[Object quantity data]
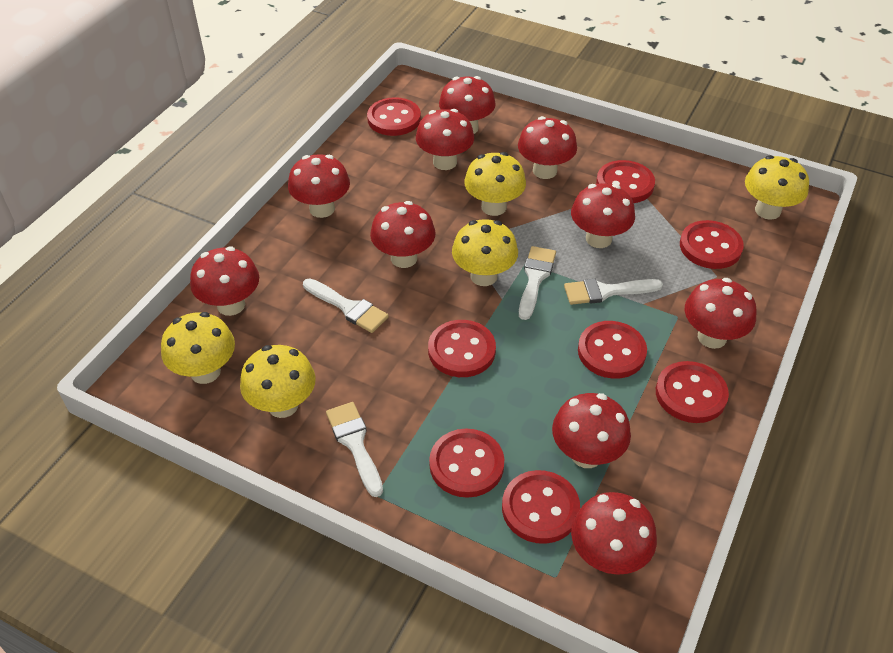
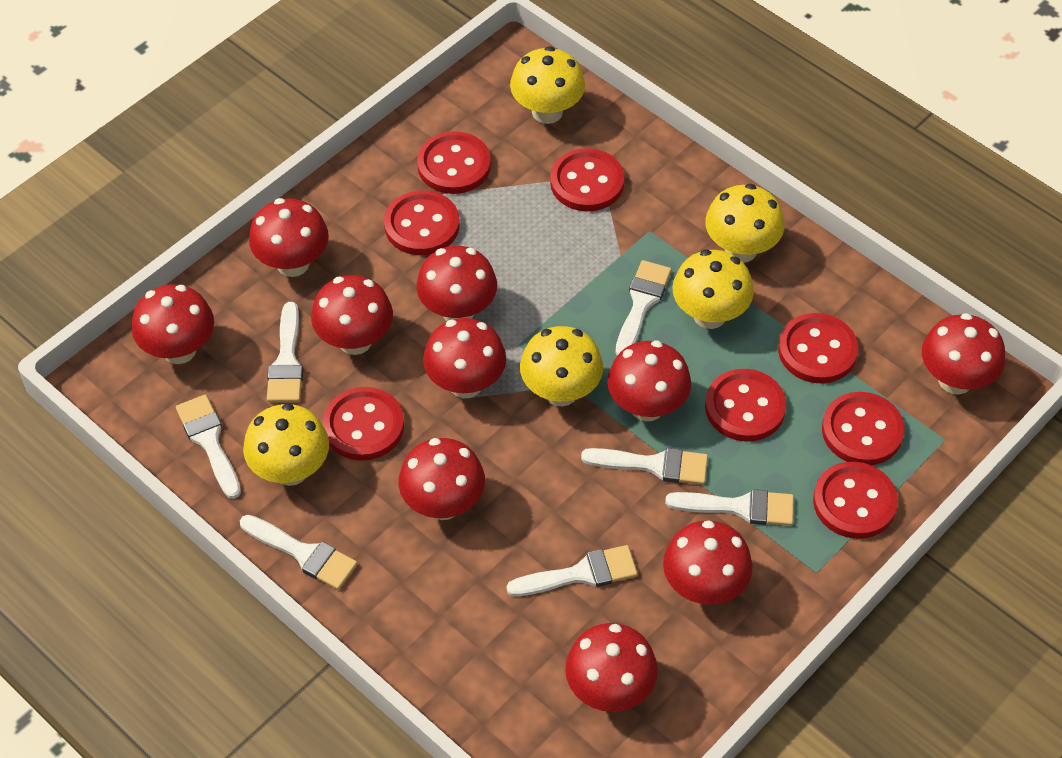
white brush: 4 -> 7

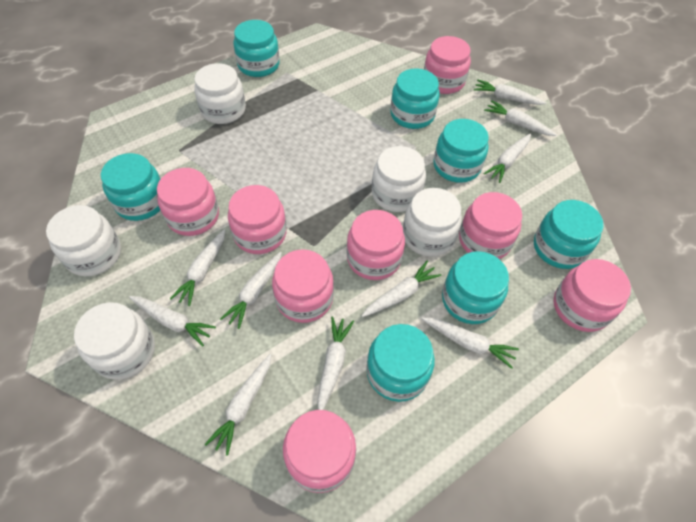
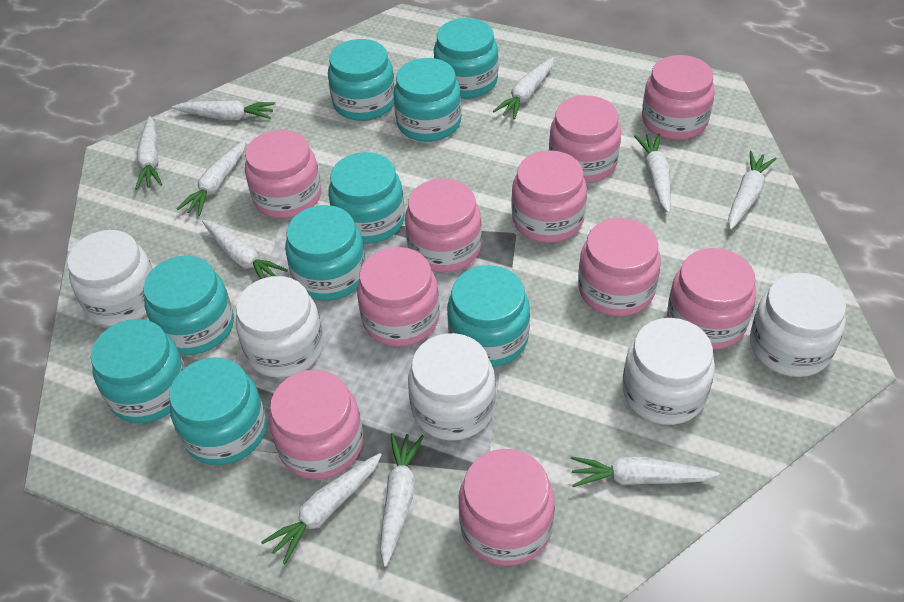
pink jar: 8 -> 10
turquoise jar: 7 -> 9

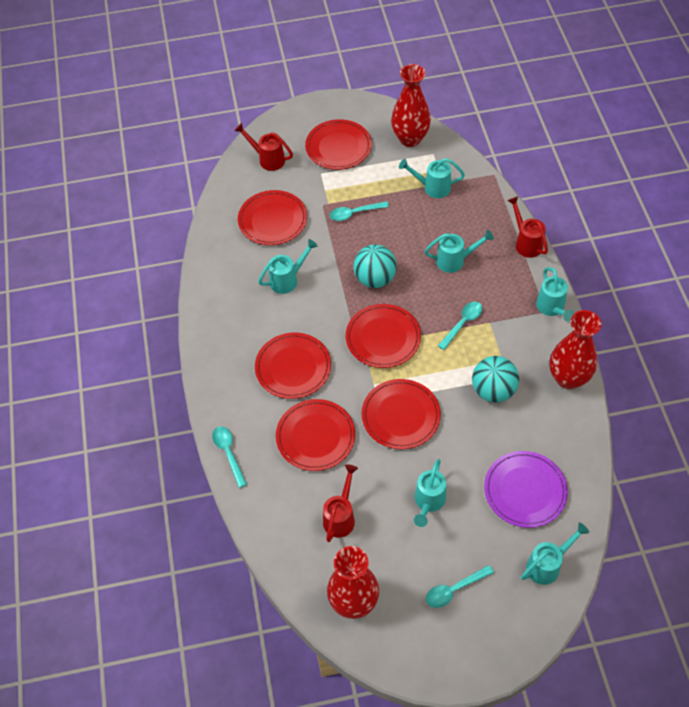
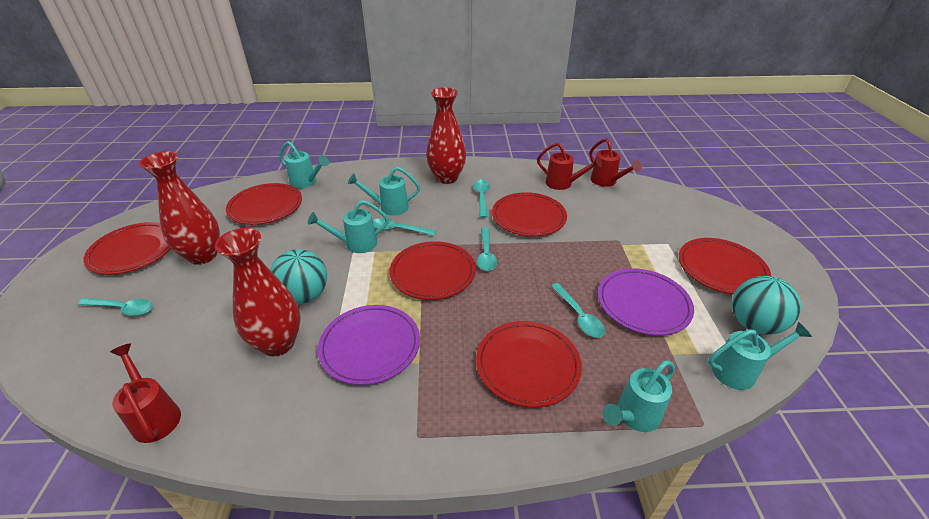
purple plate: 1 -> 2
turquoise spoon: 4 -> 5
turquoise watering can: 6 -> 5

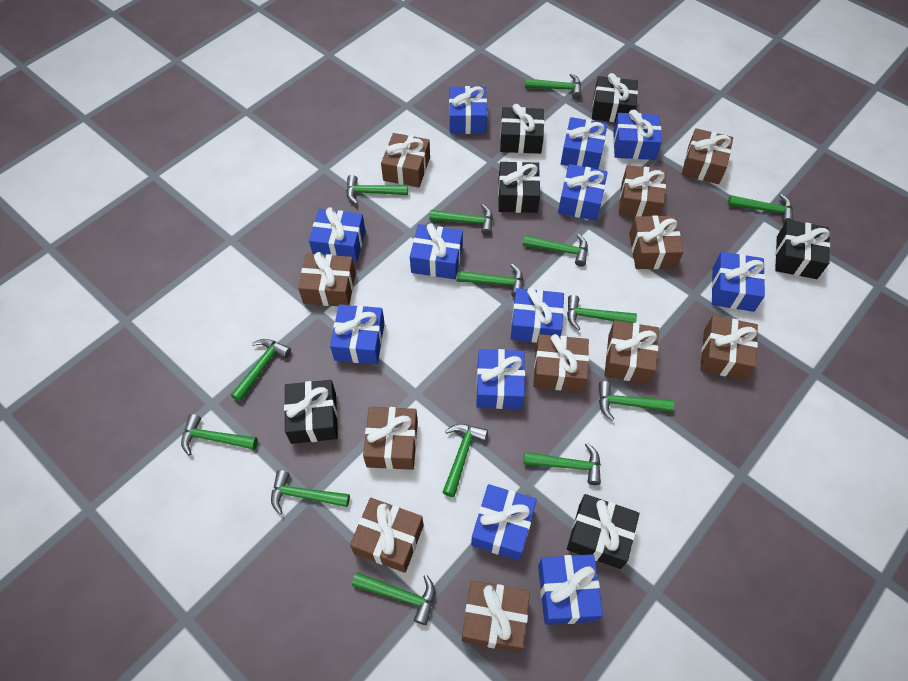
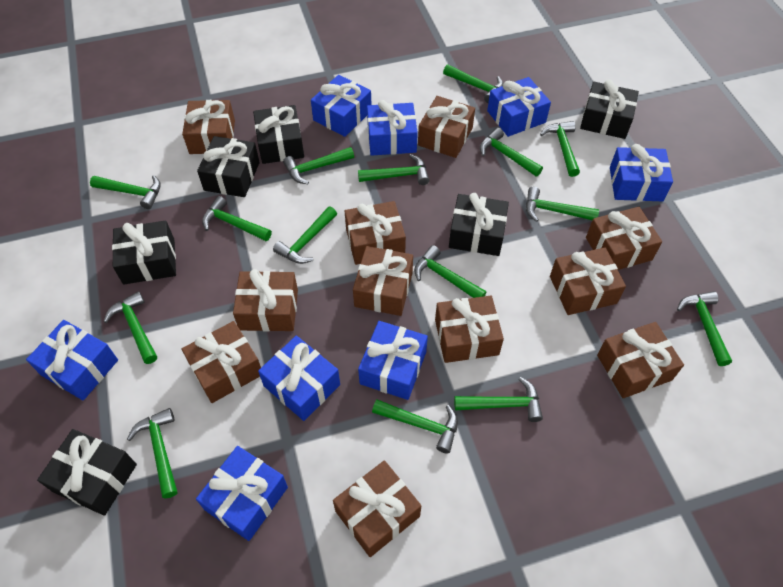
blue gift: 12 -> 8
green hammer: 14 -> 15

◆ PROBLEM TO WORK ON
The entries above, without their pictures, should be written out exactly.

◆ SOLUTION
white brush: 4 -> 7

pink jar: 8 -> 10
turquoise jar: 7 -> 9

purple plate: 1 -> 2
turquoise spoon: 4 -> 5
turquoise watering can: 6 -> 5

blue gift: 12 -> 8
green hammer: 14 -> 15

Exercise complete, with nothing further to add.